- ABOUT THIS TASK: Return every line from the one with "BAT1: 6V (plus" through the one with "R11: none -> 10k (ALARM2, AOUT)", inclusive, exactly as it appears below.

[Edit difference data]
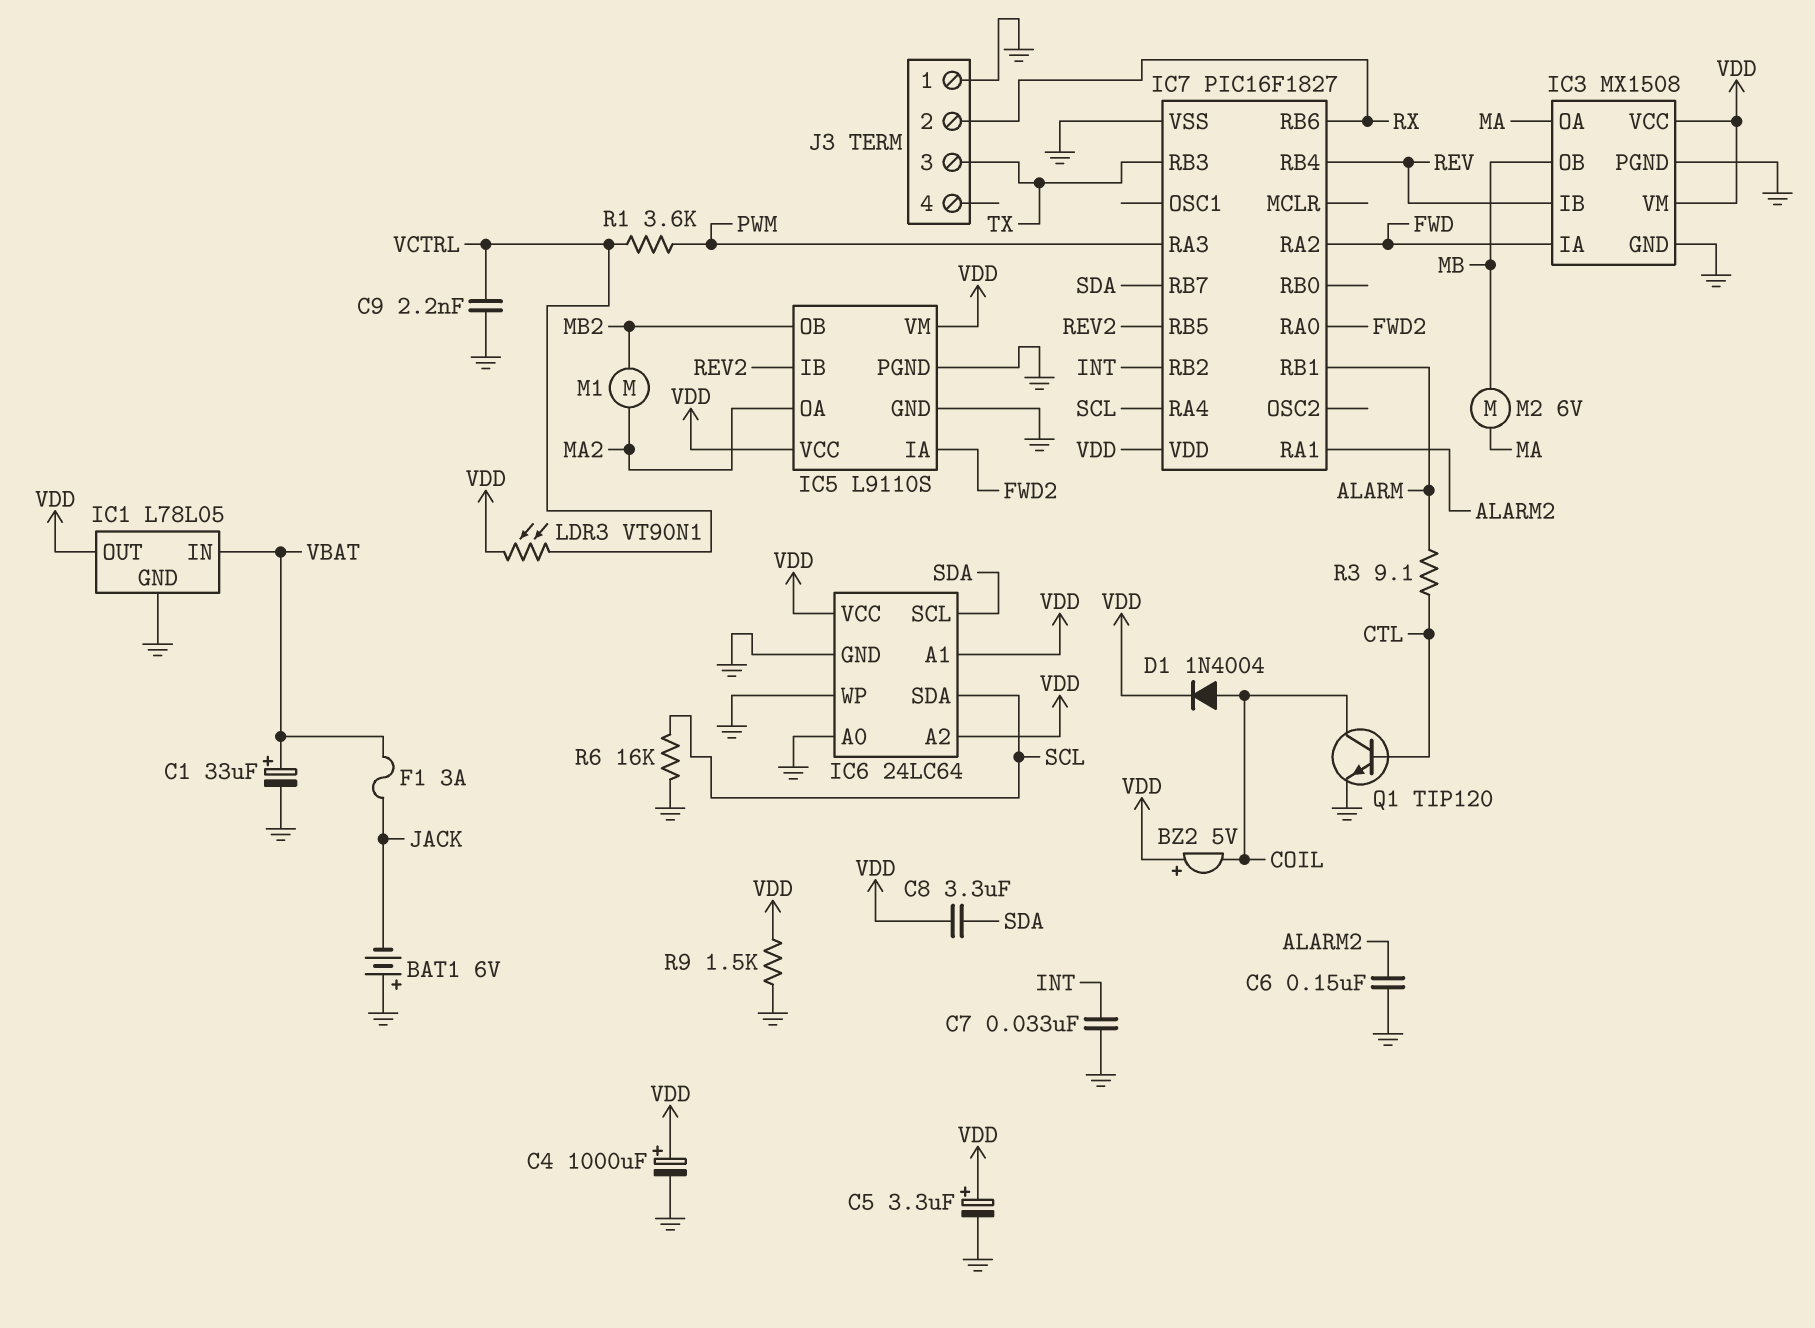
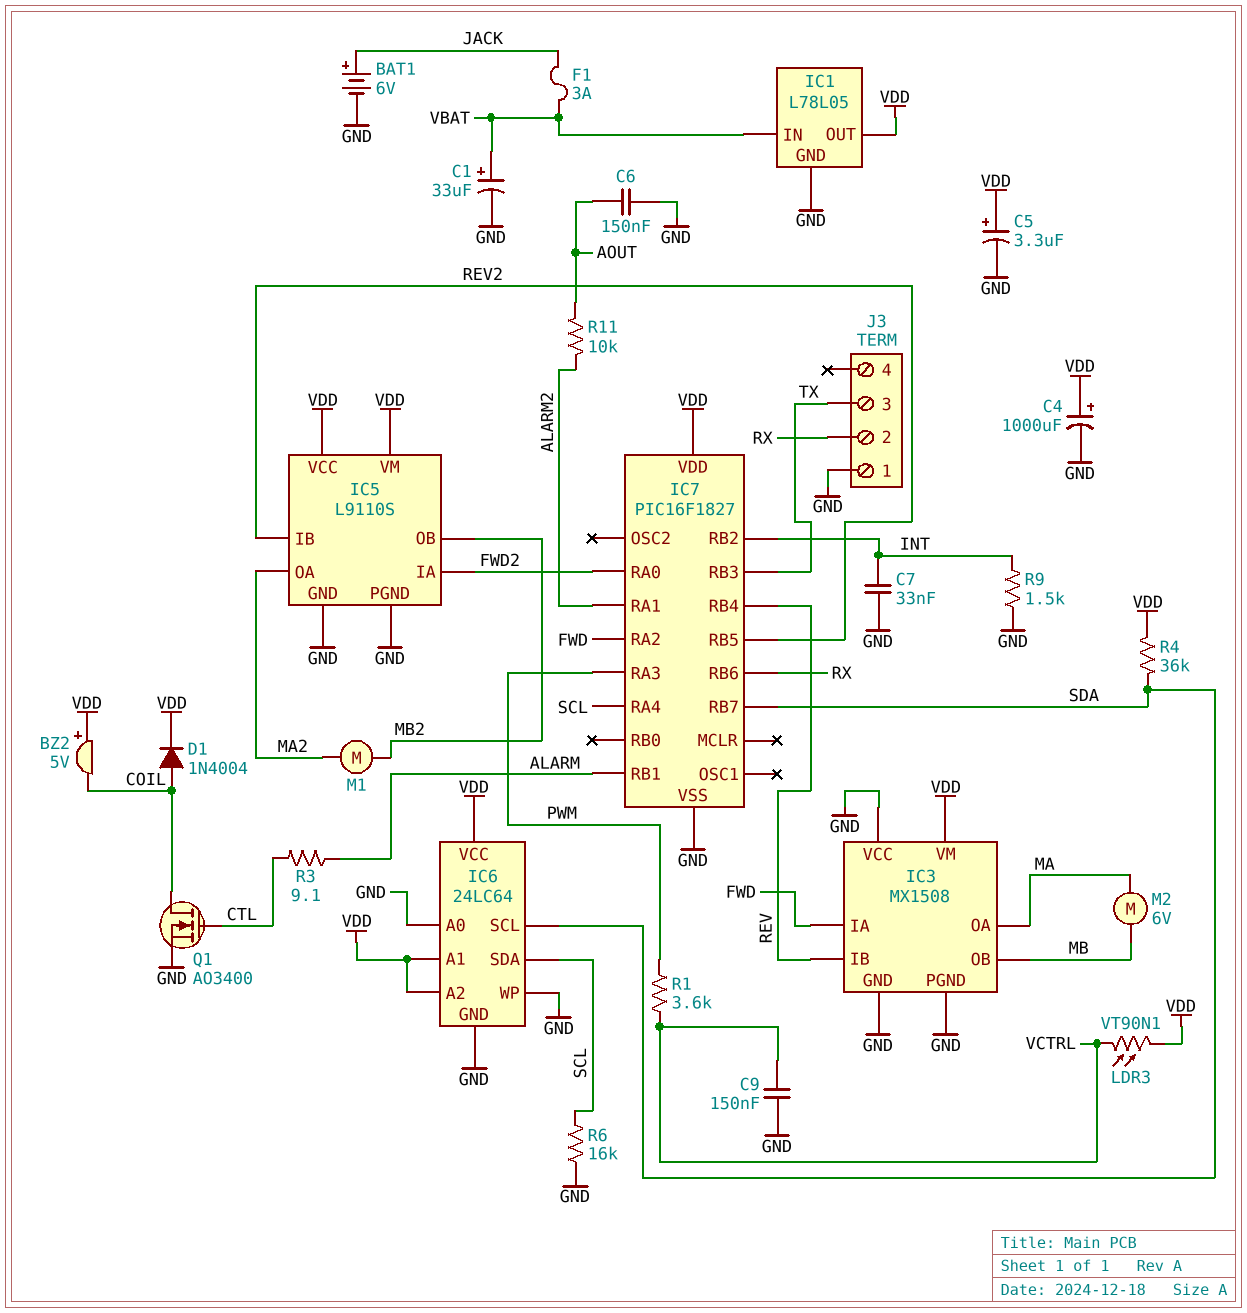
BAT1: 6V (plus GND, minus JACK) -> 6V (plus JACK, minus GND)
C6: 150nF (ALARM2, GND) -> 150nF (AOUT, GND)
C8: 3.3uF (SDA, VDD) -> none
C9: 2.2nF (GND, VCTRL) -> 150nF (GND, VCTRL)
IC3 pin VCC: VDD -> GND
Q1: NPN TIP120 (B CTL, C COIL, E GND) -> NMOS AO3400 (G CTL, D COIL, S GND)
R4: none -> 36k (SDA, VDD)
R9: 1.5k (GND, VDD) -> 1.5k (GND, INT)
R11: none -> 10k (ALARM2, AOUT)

==

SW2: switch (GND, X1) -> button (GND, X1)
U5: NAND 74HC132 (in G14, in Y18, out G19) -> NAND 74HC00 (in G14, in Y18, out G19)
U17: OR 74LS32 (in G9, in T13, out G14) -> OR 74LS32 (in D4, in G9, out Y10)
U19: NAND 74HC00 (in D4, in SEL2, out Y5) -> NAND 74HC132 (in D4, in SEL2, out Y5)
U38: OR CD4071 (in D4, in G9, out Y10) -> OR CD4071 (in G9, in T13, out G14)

- SOLUTION BELOW:
BAT1: 6V (plus GND, minus JACK) -> 6V (plus JACK, minus GND)
C6: 150nF (ALARM2, GND) -> 150nF (AOUT, GND)
C8: 3.3uF (SDA, VDD) -> none
C9: 2.2nF (GND, VCTRL) -> 150nF (GND, VCTRL)
IC3 pin VCC: VDD -> GND
Q1: NPN TIP120 (B CTL, C COIL, E GND) -> NMOS AO3400 (G CTL, D COIL, S GND)
R4: none -> 36k (SDA, VDD)
R9: 1.5k (GND, VDD) -> 1.5k (GND, INT)
R11: none -> 10k (ALARM2, AOUT)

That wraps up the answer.